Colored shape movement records
* * *

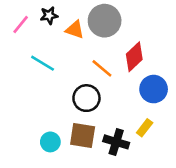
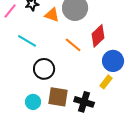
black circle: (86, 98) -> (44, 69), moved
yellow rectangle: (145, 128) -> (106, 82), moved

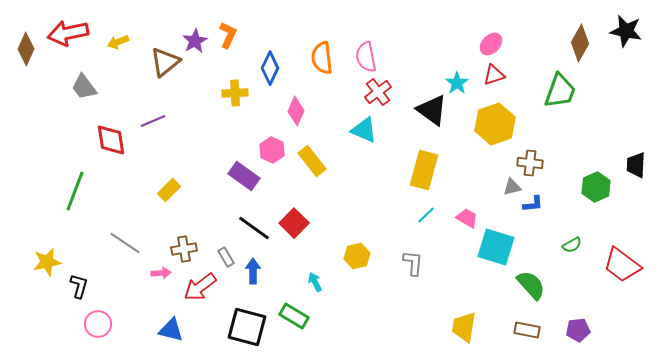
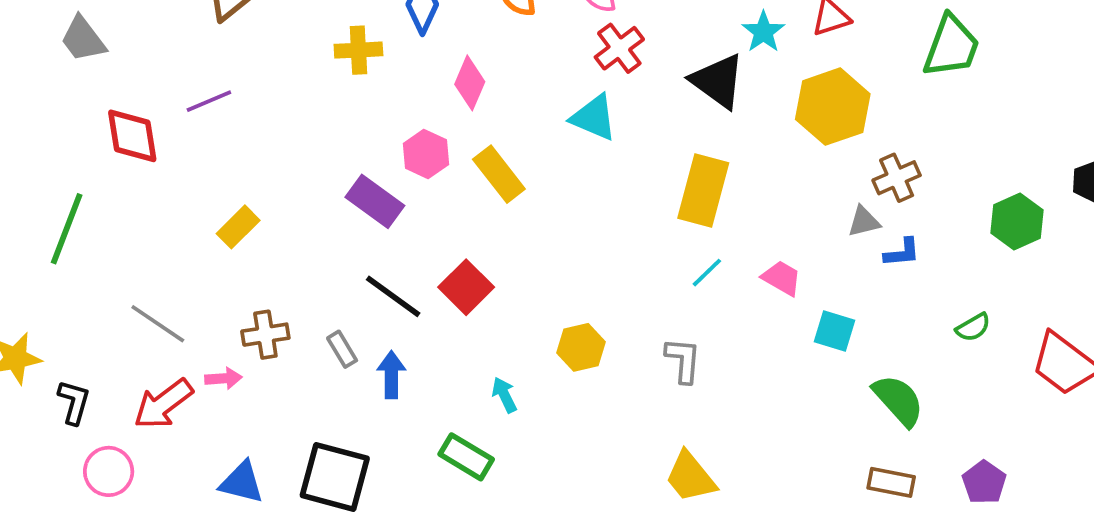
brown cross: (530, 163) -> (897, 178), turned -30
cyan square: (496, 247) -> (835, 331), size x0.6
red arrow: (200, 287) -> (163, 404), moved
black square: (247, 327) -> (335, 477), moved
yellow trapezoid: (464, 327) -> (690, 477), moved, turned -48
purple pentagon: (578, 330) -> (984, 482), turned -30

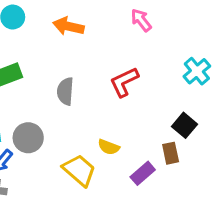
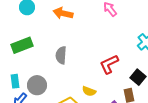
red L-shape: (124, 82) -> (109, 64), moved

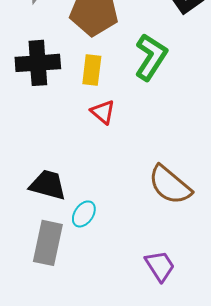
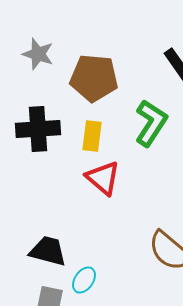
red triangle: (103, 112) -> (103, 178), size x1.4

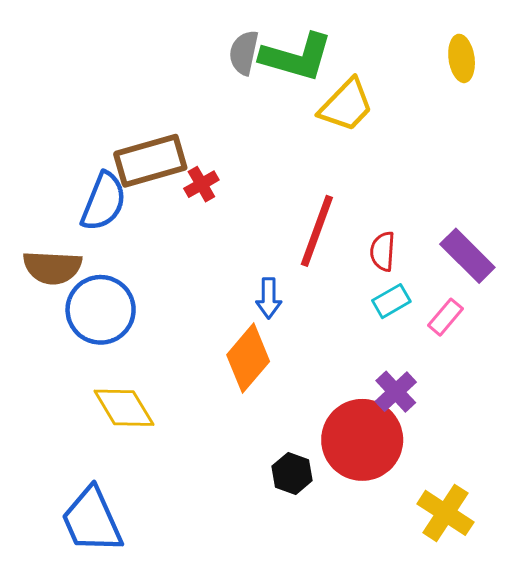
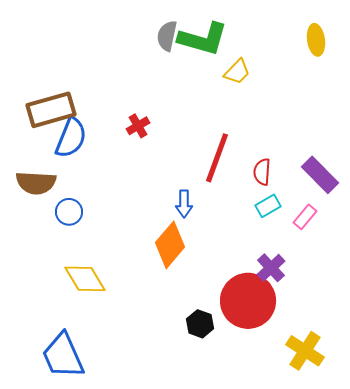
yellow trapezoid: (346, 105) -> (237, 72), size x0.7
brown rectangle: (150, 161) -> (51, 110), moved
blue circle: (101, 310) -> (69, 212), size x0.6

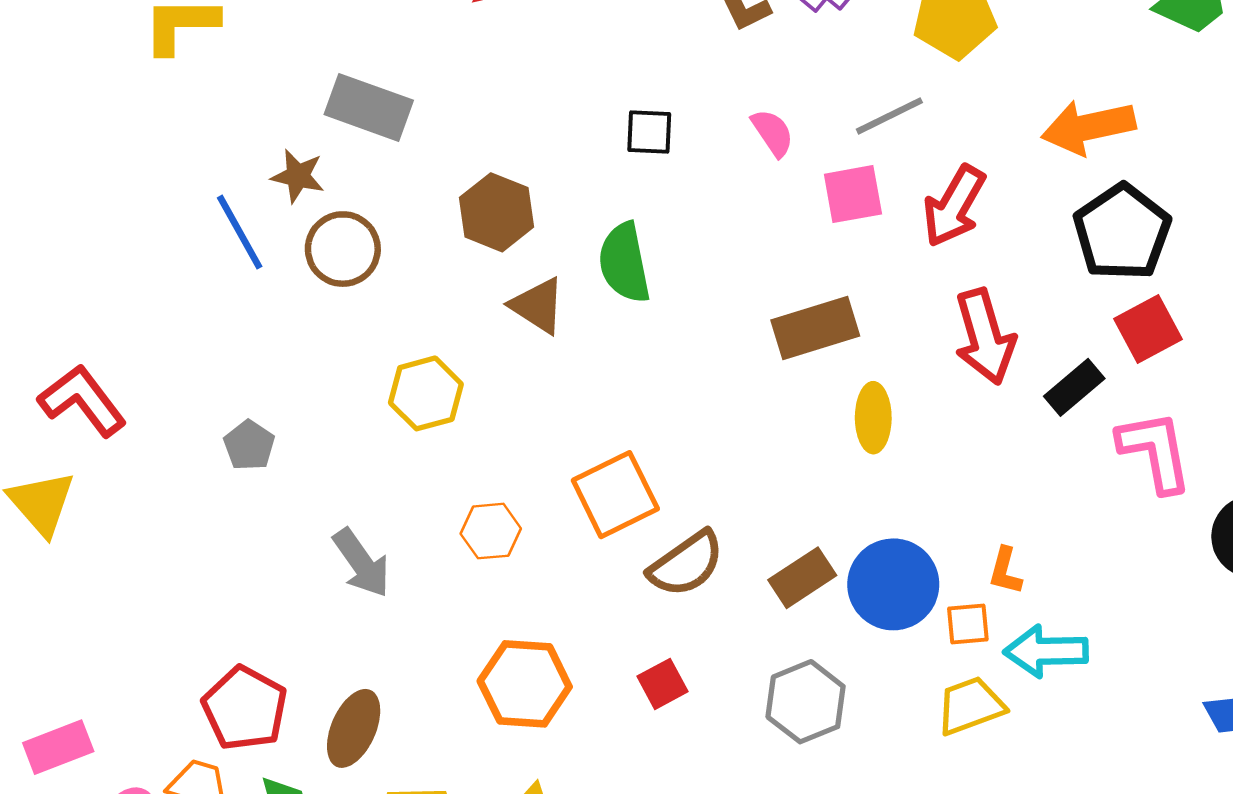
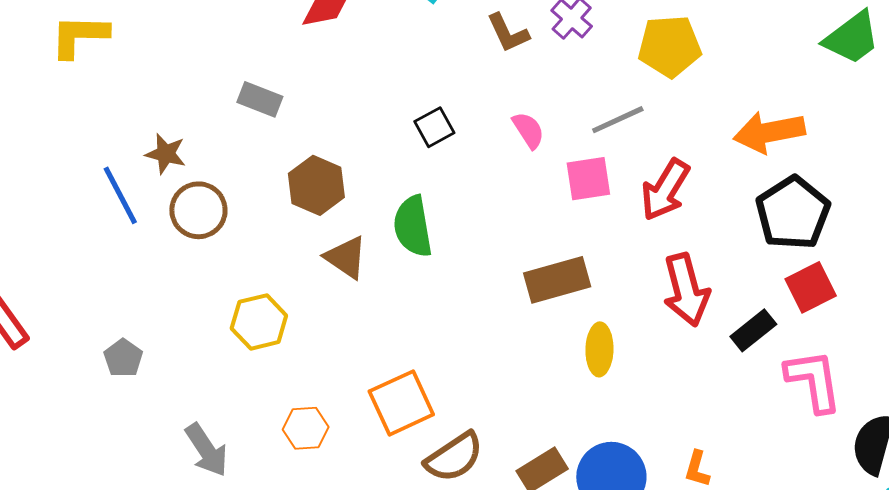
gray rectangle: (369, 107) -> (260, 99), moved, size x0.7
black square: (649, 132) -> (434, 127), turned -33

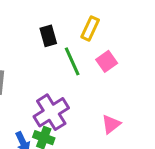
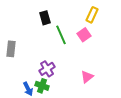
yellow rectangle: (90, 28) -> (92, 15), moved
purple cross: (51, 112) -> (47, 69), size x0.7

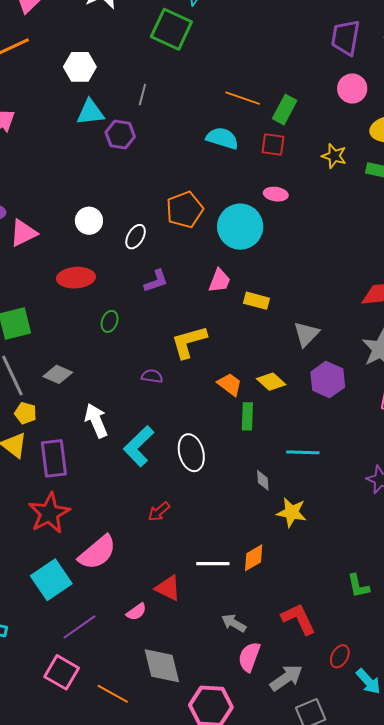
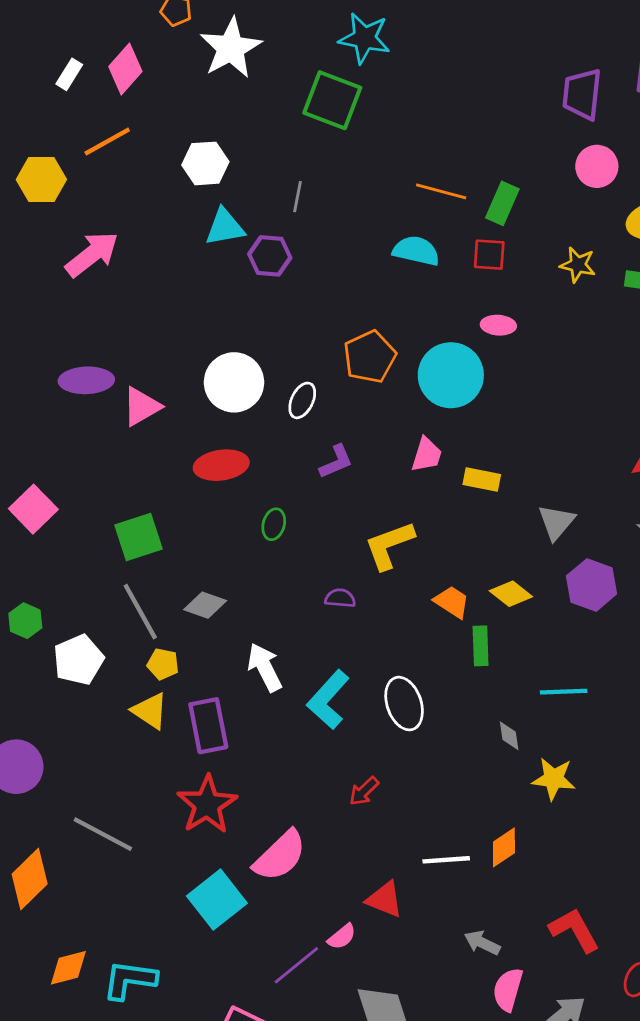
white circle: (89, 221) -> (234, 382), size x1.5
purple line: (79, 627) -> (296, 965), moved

* * *

Every line above should be retyped exactly; the pictures do not belong in the copy.

black circle: (86, 98) -> (44, 69), moved
yellow rectangle: (145, 128) -> (106, 82), moved

brown cross: (530, 163) -> (897, 178), turned -30
cyan square: (496, 247) -> (835, 331), size x0.6
red arrow: (200, 287) -> (163, 404), moved
black square: (247, 327) -> (335, 477), moved
yellow trapezoid: (464, 327) -> (690, 477), moved, turned -48
purple pentagon: (578, 330) -> (984, 482), turned -30

red L-shape: (124, 82) -> (109, 64), moved

red triangle: (103, 112) -> (103, 178), size x1.4

yellow trapezoid: (346, 105) -> (237, 72), size x0.7
brown rectangle: (150, 161) -> (51, 110), moved
blue circle: (101, 310) -> (69, 212), size x0.6

gray rectangle: (369, 107) -> (260, 99), moved, size x0.7
black square: (649, 132) -> (434, 127), turned -33

yellow rectangle: (90, 28) -> (92, 15), moved
purple cross: (51, 112) -> (47, 69), size x0.7

white circle: (89, 221) -> (234, 382), size x1.5
purple line: (79, 627) -> (296, 965), moved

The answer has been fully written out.